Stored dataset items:
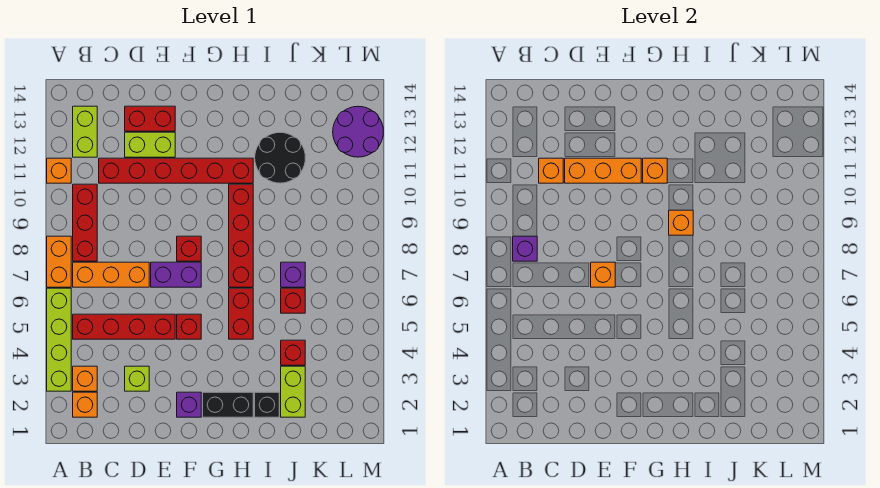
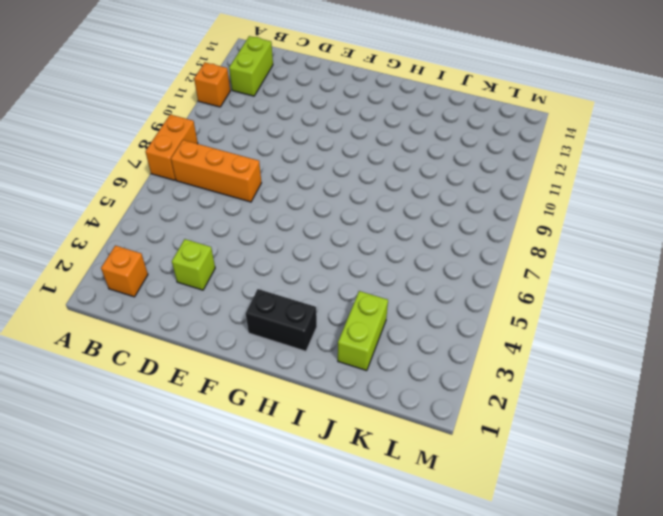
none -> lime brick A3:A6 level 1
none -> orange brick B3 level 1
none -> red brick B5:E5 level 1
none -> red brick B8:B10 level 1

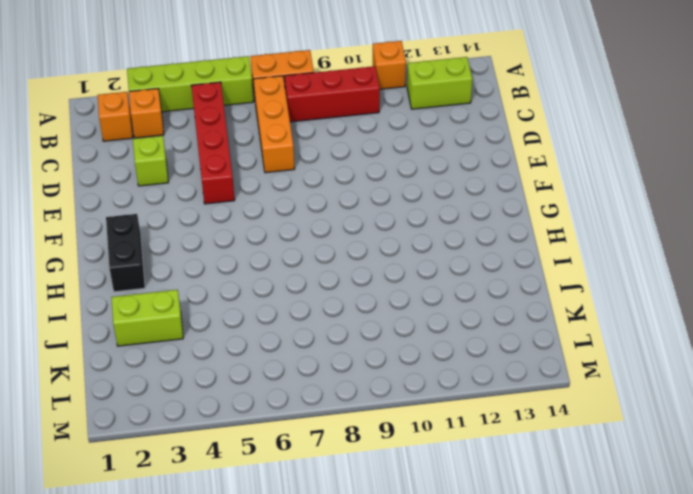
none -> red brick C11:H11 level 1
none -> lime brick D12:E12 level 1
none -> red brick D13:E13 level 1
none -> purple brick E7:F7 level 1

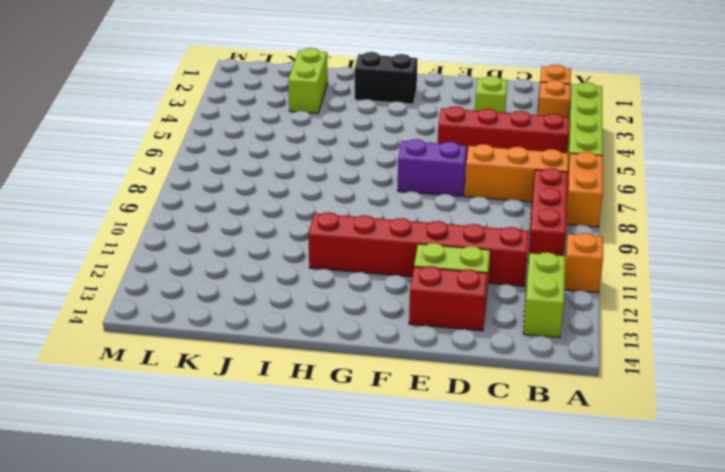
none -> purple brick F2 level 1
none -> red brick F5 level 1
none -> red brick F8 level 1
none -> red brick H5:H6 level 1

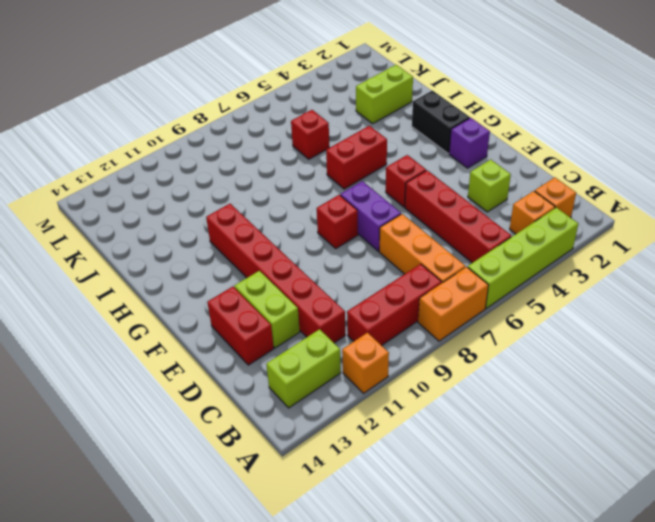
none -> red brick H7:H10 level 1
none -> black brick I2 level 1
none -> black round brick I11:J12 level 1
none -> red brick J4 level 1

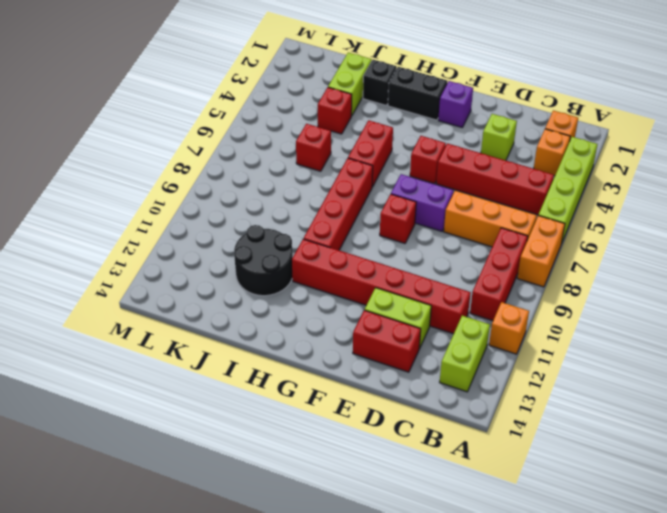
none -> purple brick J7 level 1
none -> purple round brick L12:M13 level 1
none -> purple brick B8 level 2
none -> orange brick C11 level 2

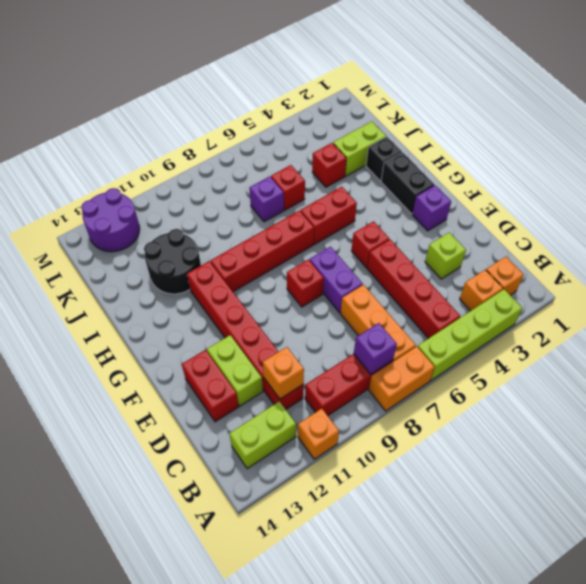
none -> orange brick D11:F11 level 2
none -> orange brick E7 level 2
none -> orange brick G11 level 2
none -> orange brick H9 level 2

Assigned task
Each line from the one that contains "none -> red brick D13:E13 level 1" down to the one that contains "none -> purple round brick L12:M13 level 1" is to be returned exactly as it stands above, both ends included, with pictures removed.

Response
none -> red brick D13:E13 level 1
none -> purple brick E7:F7 level 1

none -> purple brick F2 level 1
none -> red brick F5 level 1
none -> red brick F8 level 1
none -> red brick H5:H6 level 1

none -> red brick H7:H10 level 1
none -> black brick I2 level 1
none -> black round brick I11:J12 level 1
none -> red brick J4 level 1

none -> purple brick J7 level 1
none -> purple round brick L12:M13 level 1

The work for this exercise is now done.